Action item:
Leaving the images aside, print every record in the material exactly.

Task material:
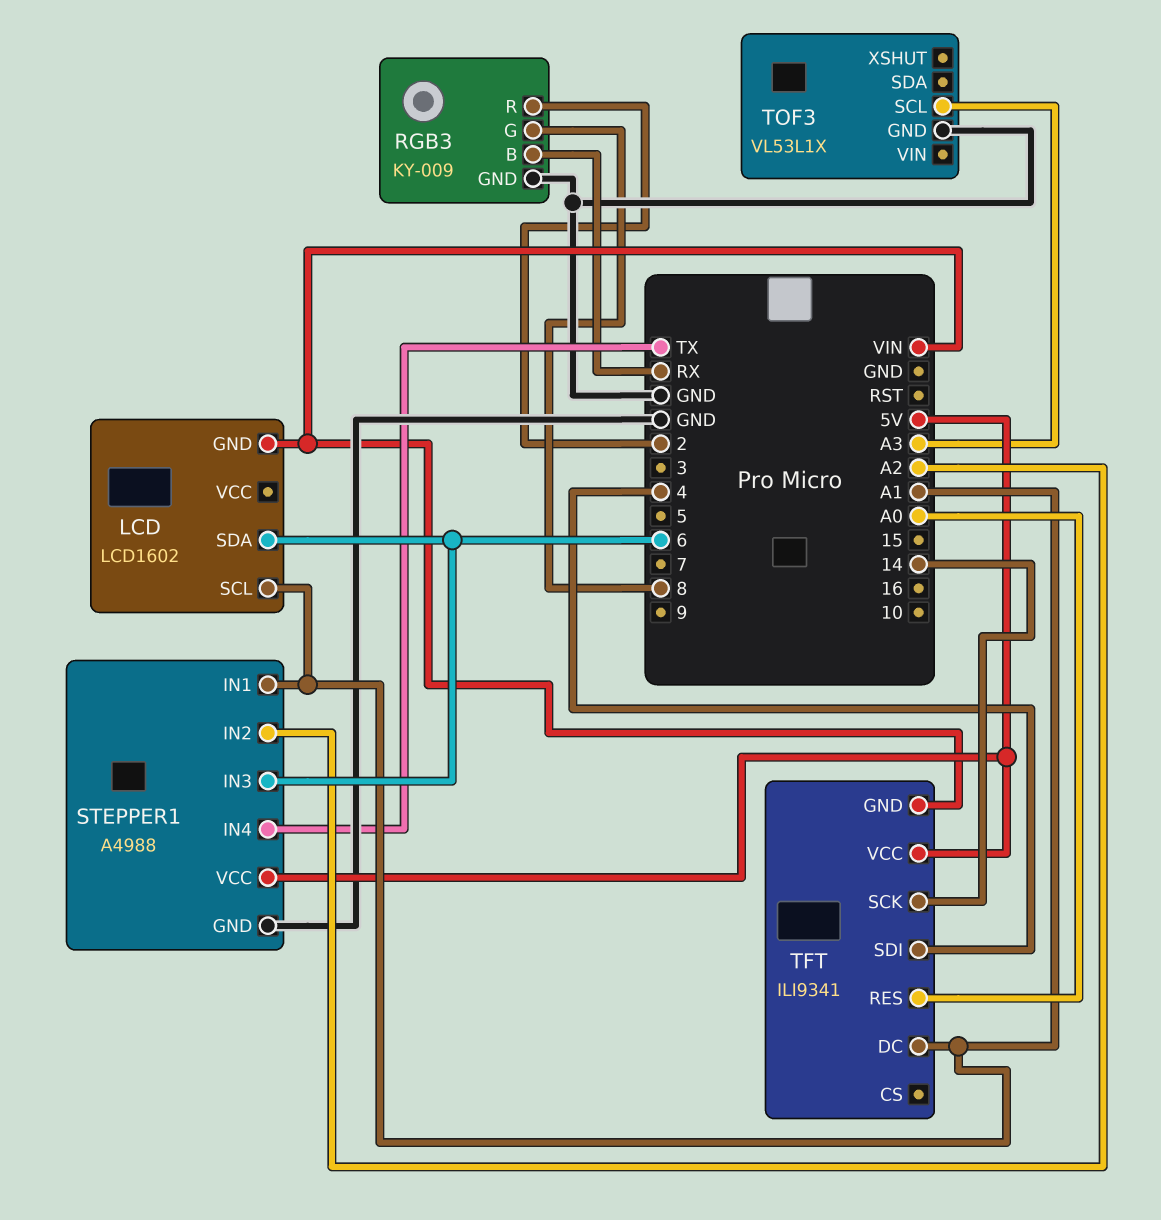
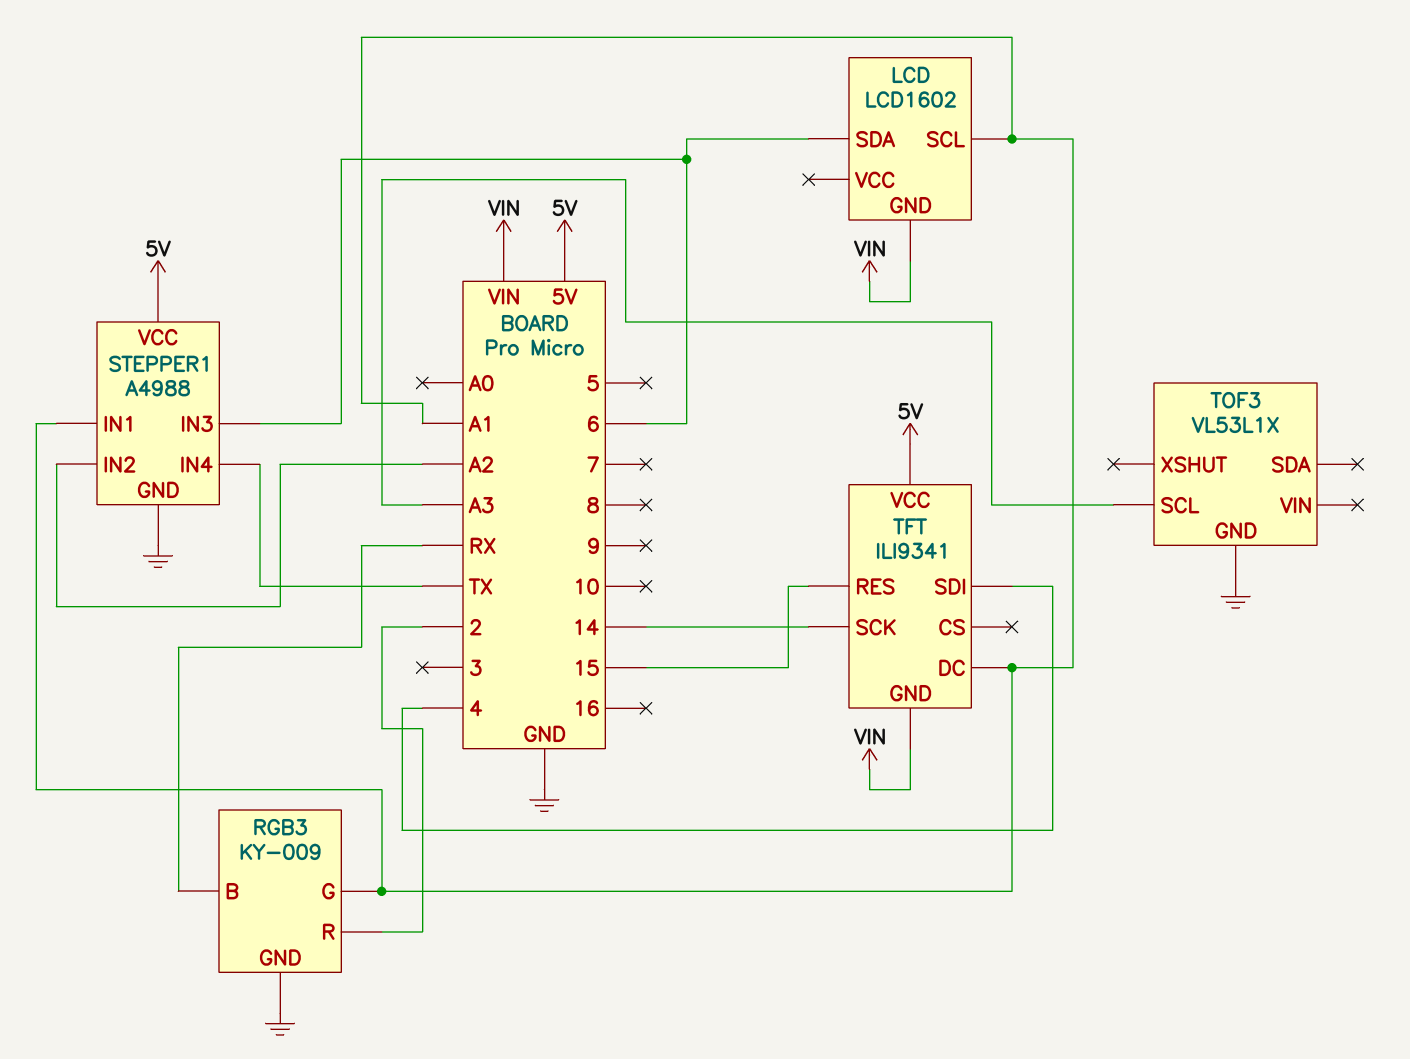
RGB3 pin G: 8 -> A1
TFT pin RES: A0 -> 15

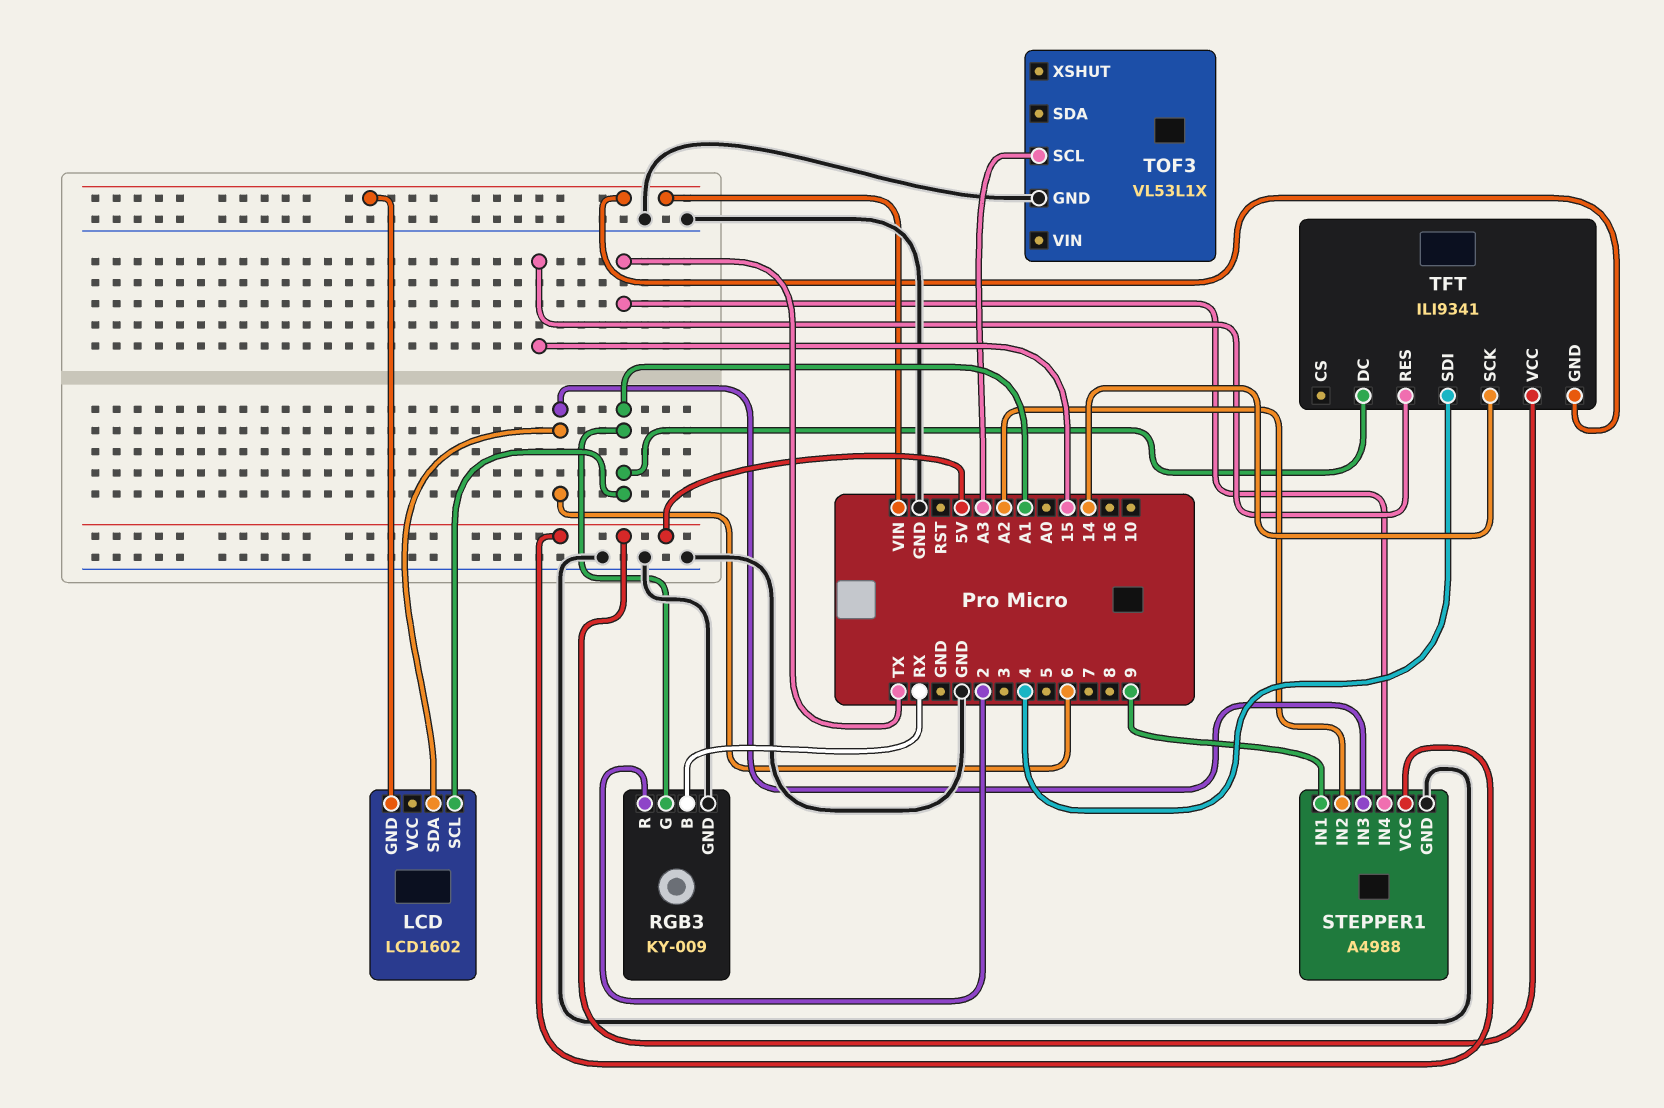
STEPPER1 pin IN1: A1 -> 9

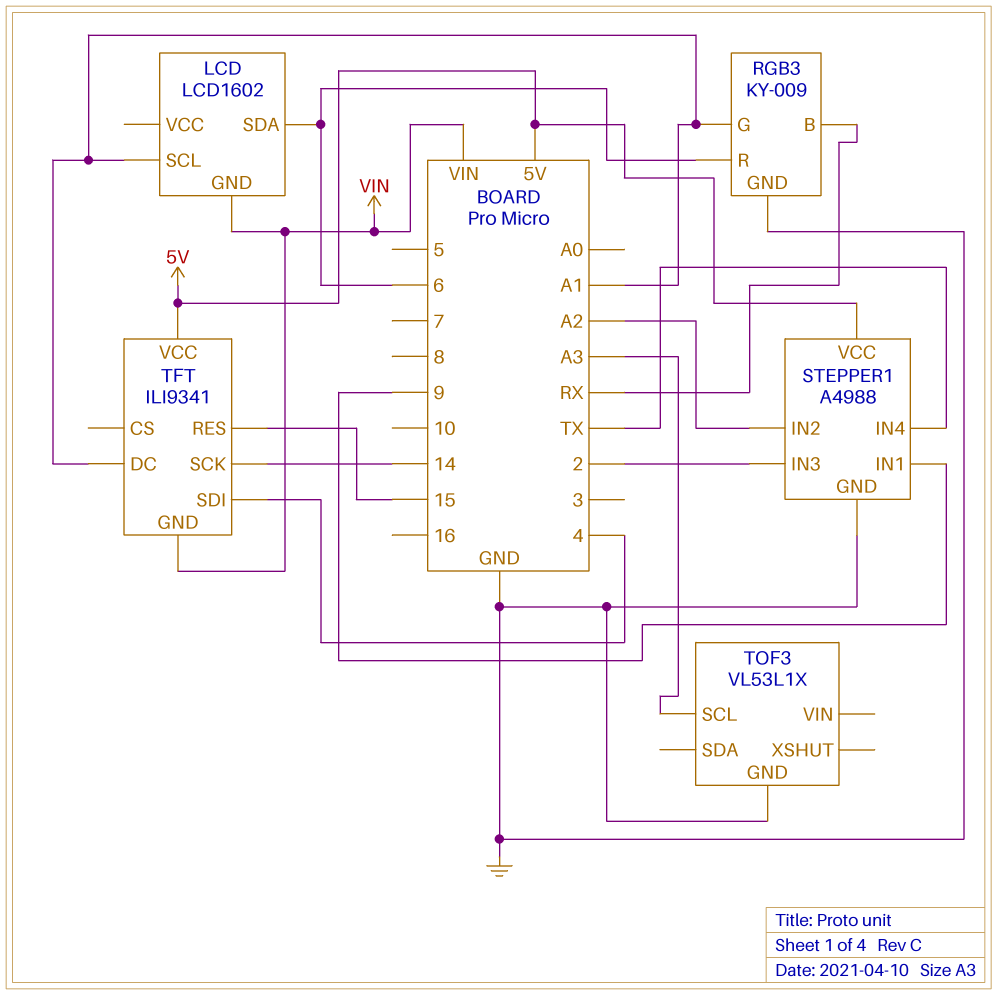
RGB3 pin R: 2 -> 6
STEPPER1 pin IN3: 6 -> 2

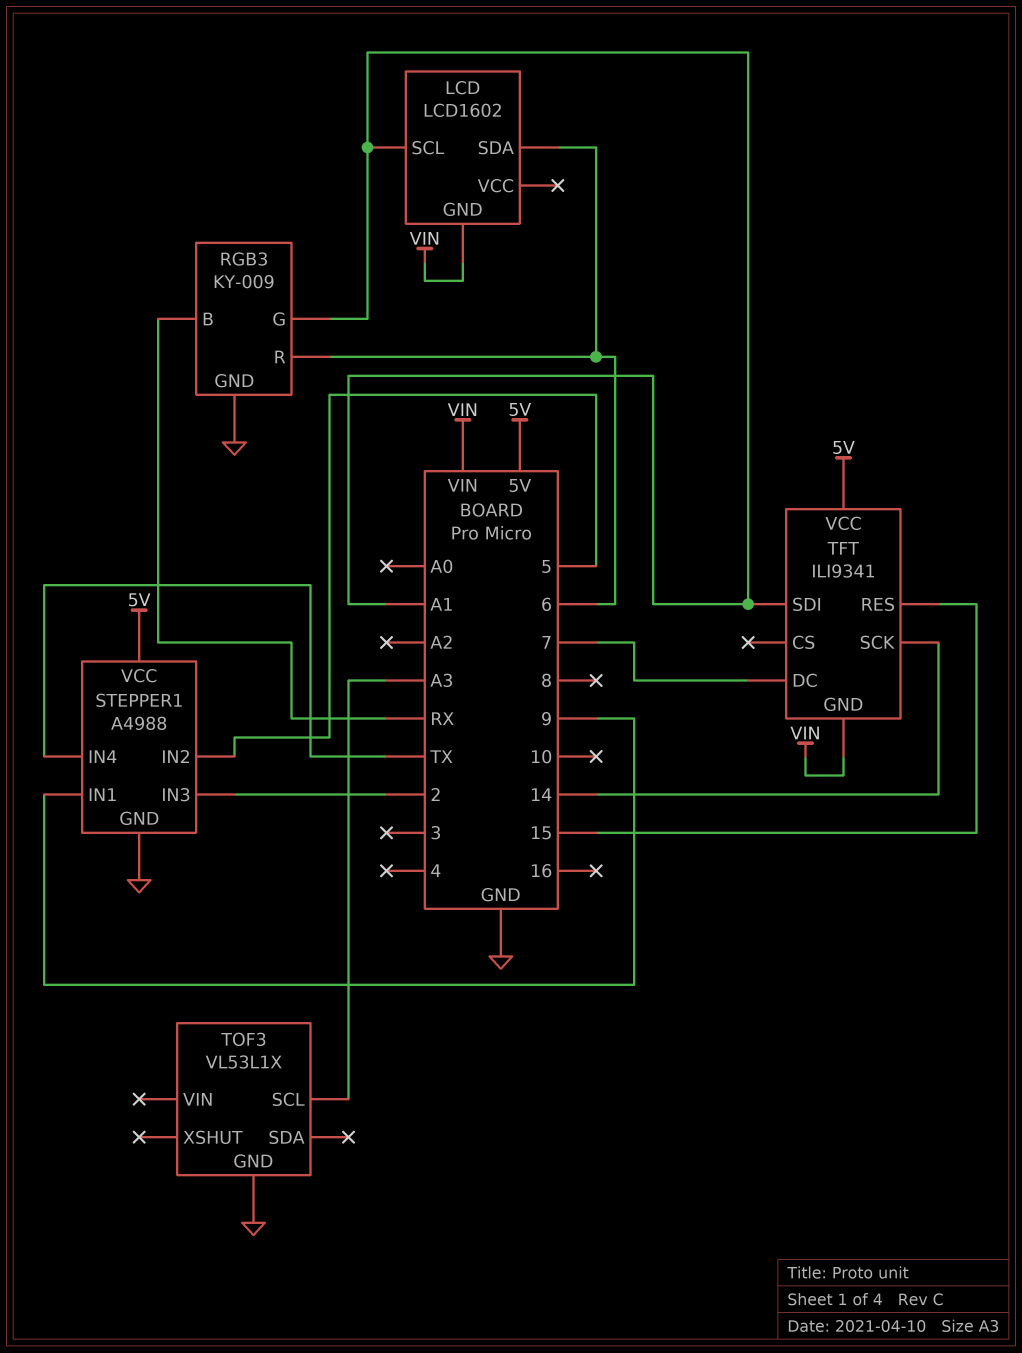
STEPPER1 pin IN2: A2 -> 5
TFT pin DC: A1 -> 7
TFT pin SDI: 4 -> A1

Answer to the exercise:
RGB3 pin G: 8 -> A1
TFT pin RES: A0 -> 15

STEPPER1 pin IN1: A1 -> 9

RGB3 pin R: 2 -> 6
STEPPER1 pin IN3: 6 -> 2

STEPPER1 pin IN2: A2 -> 5
TFT pin DC: A1 -> 7
TFT pin SDI: 4 -> A1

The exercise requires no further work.